EXERCISE OBJECTIVE:
Below are entries; copy exactly the lines from the one with "(666, 497) = (418, 163): white" through the one with "(716, 423) = (358, 164): blue", both included, and leave out the rest.

ENTRIES SHOWN:
============

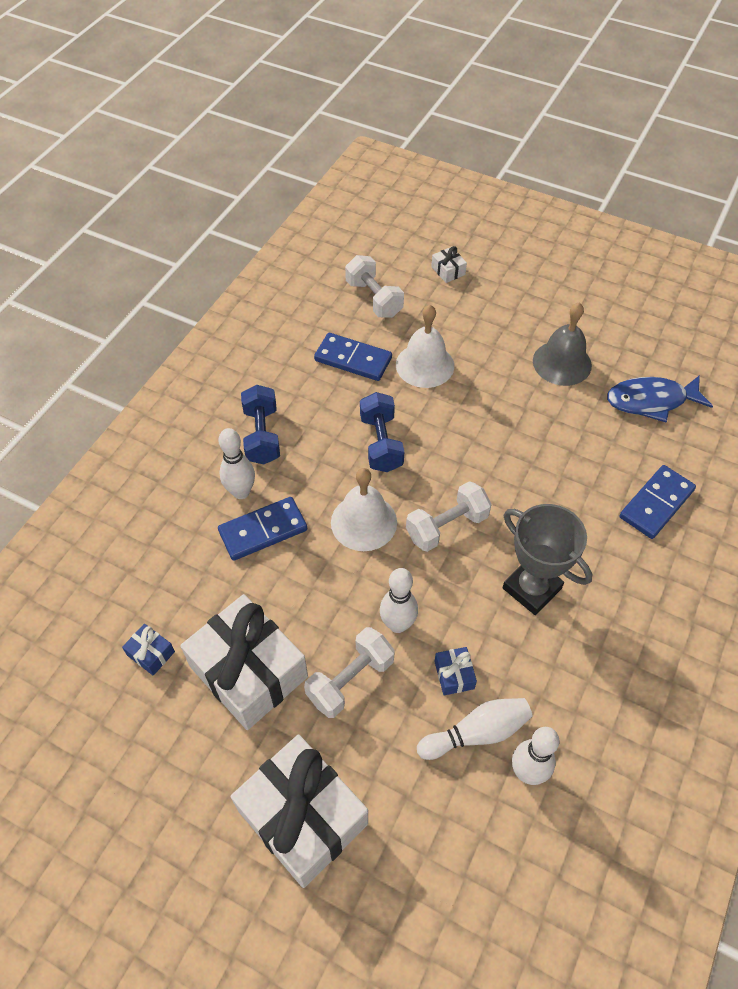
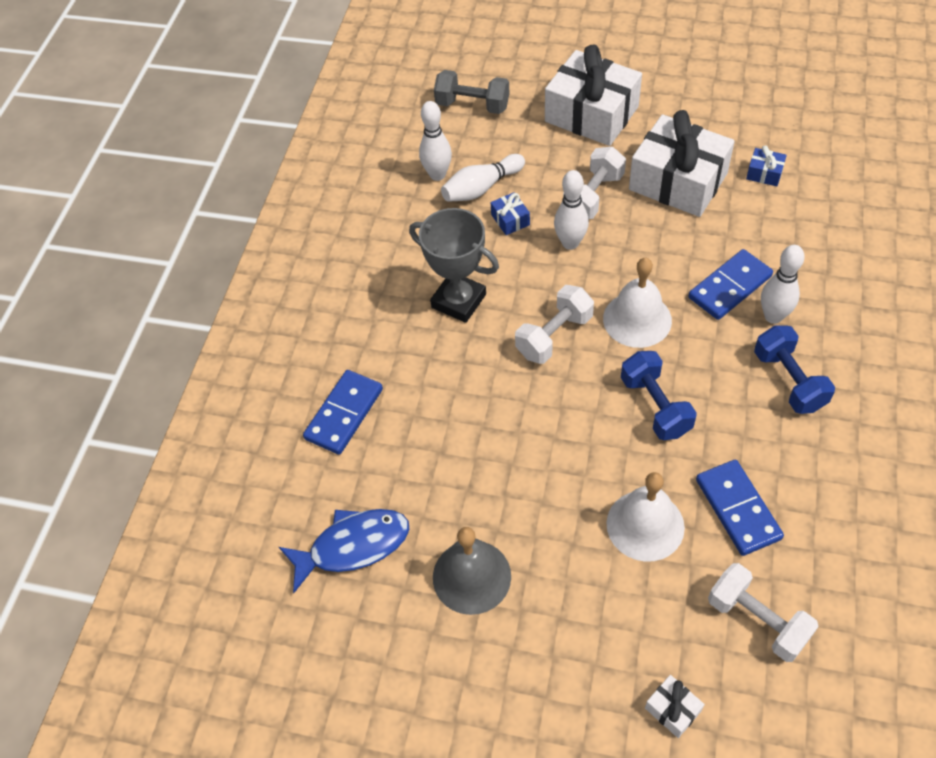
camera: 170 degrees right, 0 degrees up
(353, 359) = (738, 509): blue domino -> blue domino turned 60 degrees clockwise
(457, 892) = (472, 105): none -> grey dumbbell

============

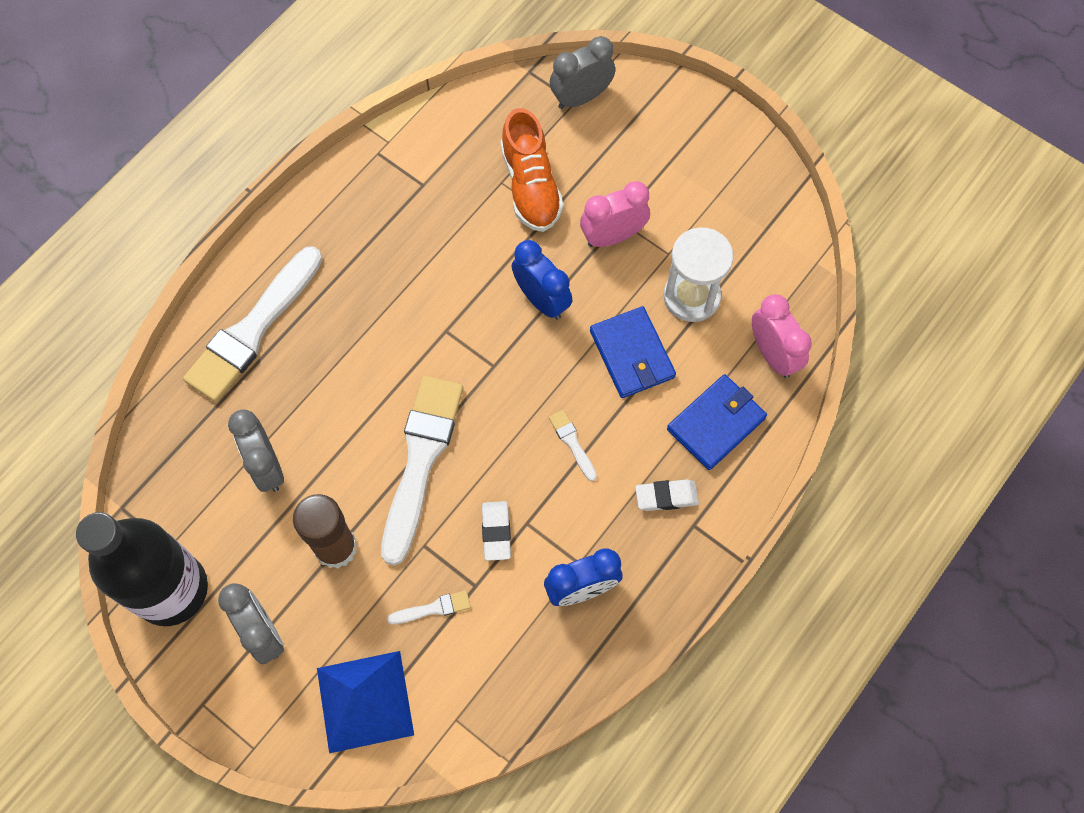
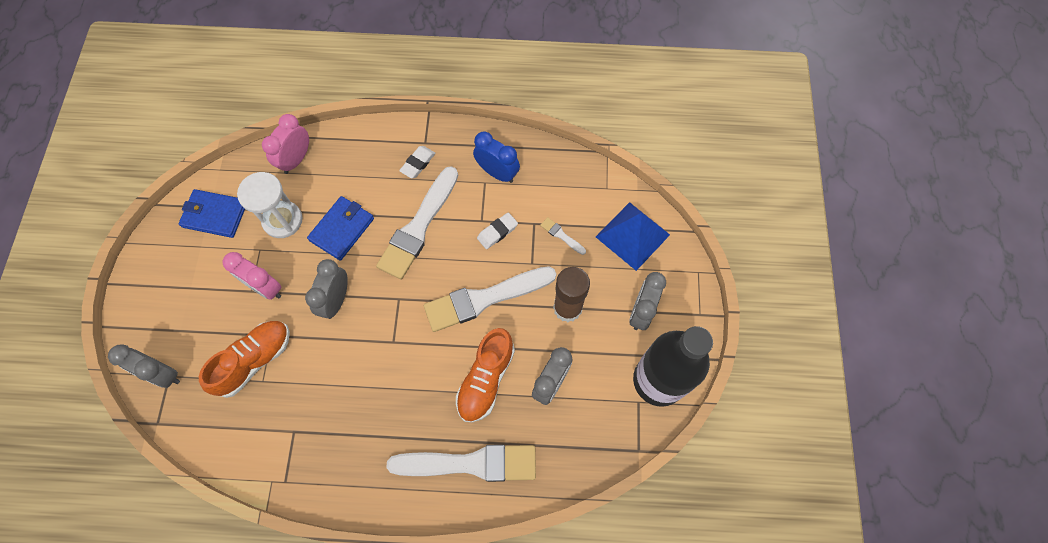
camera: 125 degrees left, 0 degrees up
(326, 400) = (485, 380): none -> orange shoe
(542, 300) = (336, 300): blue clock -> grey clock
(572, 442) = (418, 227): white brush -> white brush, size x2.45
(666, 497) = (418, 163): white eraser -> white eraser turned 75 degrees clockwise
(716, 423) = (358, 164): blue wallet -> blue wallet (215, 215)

============

RESPONSE:
(666, 497) = (418, 163): white eraser -> white eraser turned 75 degrees clockwise
(716, 423) = (358, 164): blue wallet -> blue wallet (215, 215)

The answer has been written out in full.